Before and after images
****

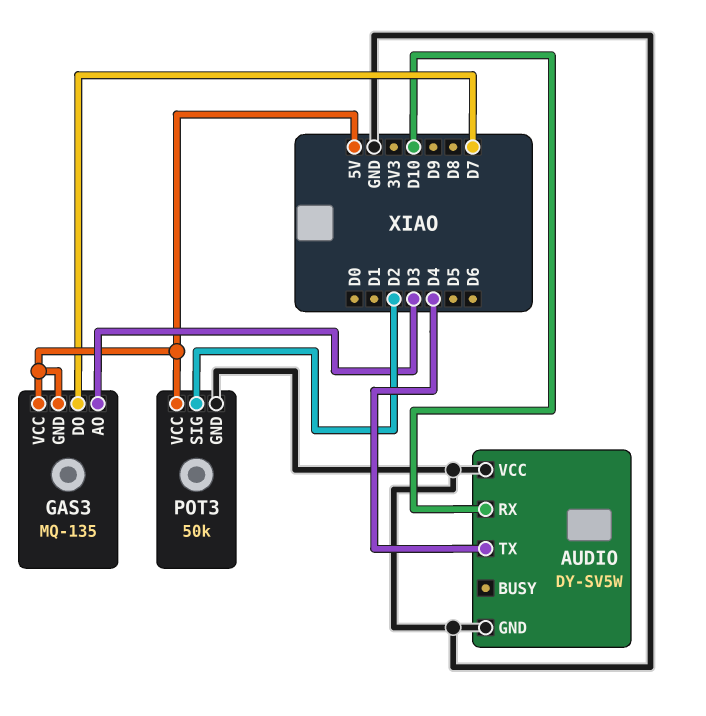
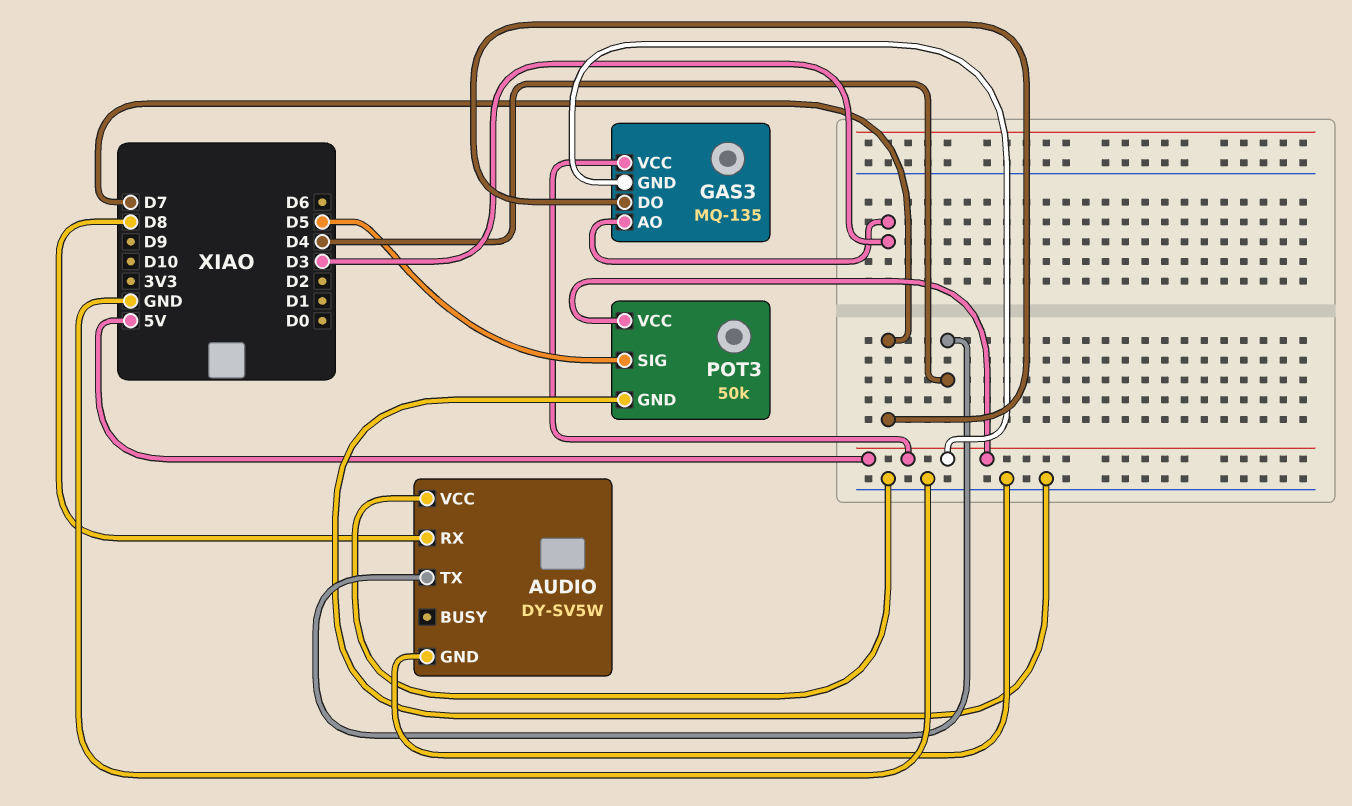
AUDIO pin RX: D10 -> D8
POT3 pin SIG: D2 -> D5

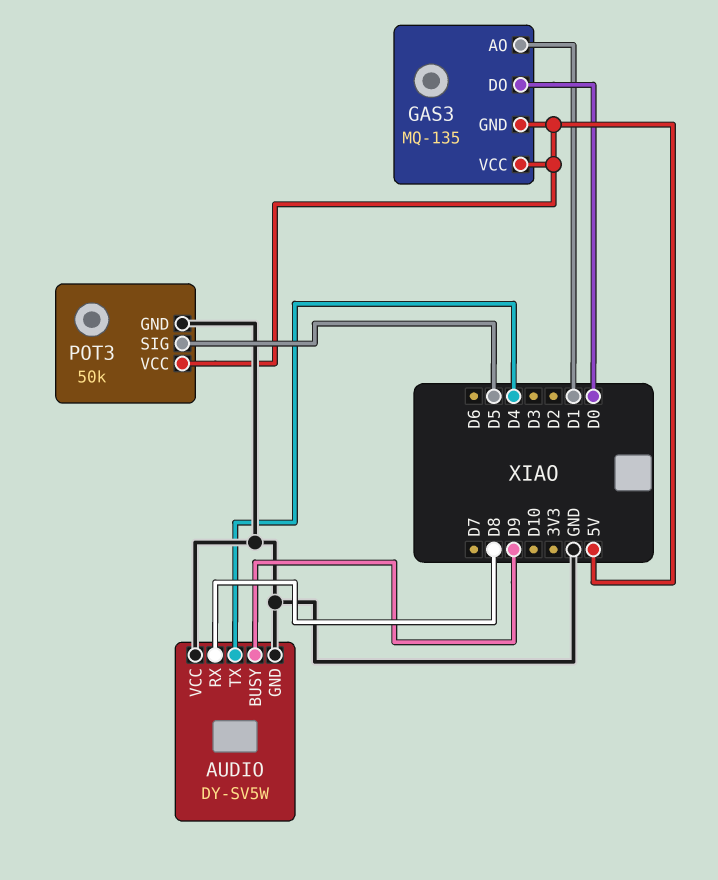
AUDIO pin BUSY: none -> D9
GAS3 pin AO: D3 -> D1
GAS3 pin DO: D7 -> D0

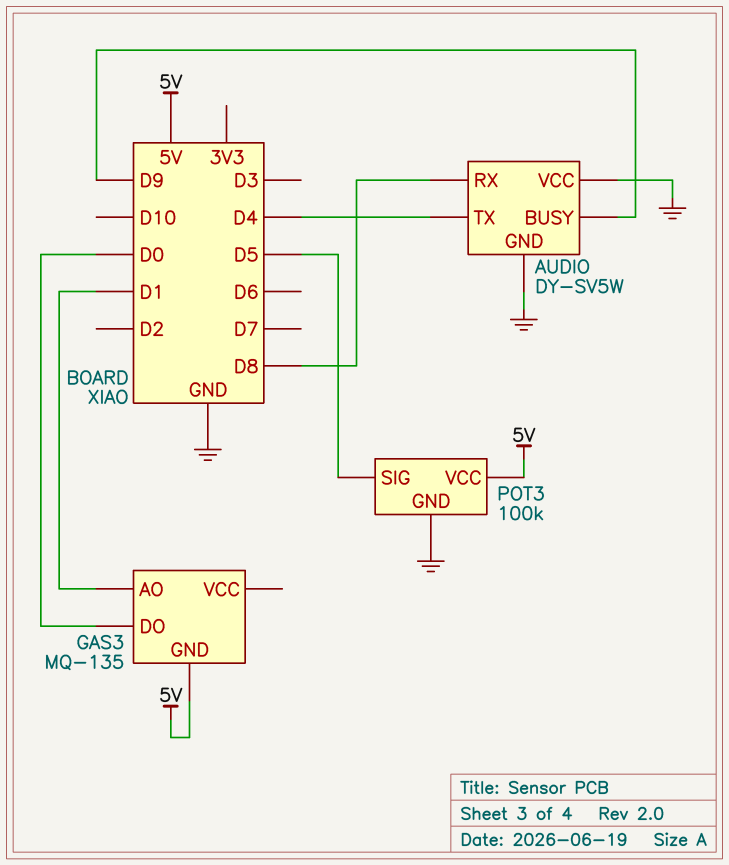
GAS3 pin VCC: 5V -> none
POT3: 50k -> 100k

****

Work task: Return every line above that contains the word "none".

Solution below:
AUDIO pin BUSY: none -> D9
GAS3 pin VCC: 5V -> none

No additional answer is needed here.